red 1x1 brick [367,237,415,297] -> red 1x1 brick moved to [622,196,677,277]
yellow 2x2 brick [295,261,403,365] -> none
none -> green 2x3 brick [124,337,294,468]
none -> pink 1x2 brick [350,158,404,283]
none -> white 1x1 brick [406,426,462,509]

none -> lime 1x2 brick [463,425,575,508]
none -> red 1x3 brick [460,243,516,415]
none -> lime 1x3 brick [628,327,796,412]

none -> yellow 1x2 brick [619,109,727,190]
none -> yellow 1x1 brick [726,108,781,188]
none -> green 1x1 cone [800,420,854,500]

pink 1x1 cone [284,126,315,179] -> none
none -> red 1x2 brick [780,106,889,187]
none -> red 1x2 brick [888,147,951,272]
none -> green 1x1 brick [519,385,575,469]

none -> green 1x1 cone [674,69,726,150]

----------

All lines from the one containing "none -> green 1x1 brick [519,385,575,469]" through the end of the data, and no others, are to be given again word for word.

[TASK OUTPUT]
none -> green 1x1 brick [519,385,575,469]

none -> green 1x1 cone [674,69,726,150]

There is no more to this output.